Your answer should hold all lines of the entries that include the word "TRIG".
------ Material shown
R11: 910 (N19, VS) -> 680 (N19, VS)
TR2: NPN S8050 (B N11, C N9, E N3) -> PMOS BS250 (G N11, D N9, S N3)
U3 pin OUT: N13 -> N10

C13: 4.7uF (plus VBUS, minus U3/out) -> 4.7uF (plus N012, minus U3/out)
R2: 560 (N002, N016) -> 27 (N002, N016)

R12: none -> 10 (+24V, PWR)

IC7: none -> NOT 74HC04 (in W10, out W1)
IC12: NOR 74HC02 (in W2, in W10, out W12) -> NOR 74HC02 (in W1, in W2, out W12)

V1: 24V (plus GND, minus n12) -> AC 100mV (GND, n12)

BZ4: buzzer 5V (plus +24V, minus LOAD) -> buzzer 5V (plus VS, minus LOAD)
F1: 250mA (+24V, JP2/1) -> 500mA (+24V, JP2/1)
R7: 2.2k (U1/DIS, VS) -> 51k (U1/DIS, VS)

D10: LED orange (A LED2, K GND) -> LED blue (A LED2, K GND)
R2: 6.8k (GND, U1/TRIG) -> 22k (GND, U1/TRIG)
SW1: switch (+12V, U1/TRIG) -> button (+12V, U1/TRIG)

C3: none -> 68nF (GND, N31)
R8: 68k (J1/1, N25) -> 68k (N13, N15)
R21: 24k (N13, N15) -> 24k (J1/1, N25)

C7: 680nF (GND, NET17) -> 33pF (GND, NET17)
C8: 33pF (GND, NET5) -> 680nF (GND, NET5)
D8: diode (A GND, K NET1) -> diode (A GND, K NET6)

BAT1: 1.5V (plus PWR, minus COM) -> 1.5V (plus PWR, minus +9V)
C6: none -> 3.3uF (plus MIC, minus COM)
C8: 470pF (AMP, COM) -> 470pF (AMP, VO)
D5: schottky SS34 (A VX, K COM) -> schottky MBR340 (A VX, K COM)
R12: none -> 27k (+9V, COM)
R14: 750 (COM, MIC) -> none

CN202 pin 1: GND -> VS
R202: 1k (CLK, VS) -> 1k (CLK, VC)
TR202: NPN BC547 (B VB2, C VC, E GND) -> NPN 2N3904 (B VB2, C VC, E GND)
------------
Response to the exercise:
R2: 6.8k (GND, U1/TRIG) -> 22k (GND, U1/TRIG)
SW1: switch (+12V, U1/TRIG) -> button (+12V, U1/TRIG)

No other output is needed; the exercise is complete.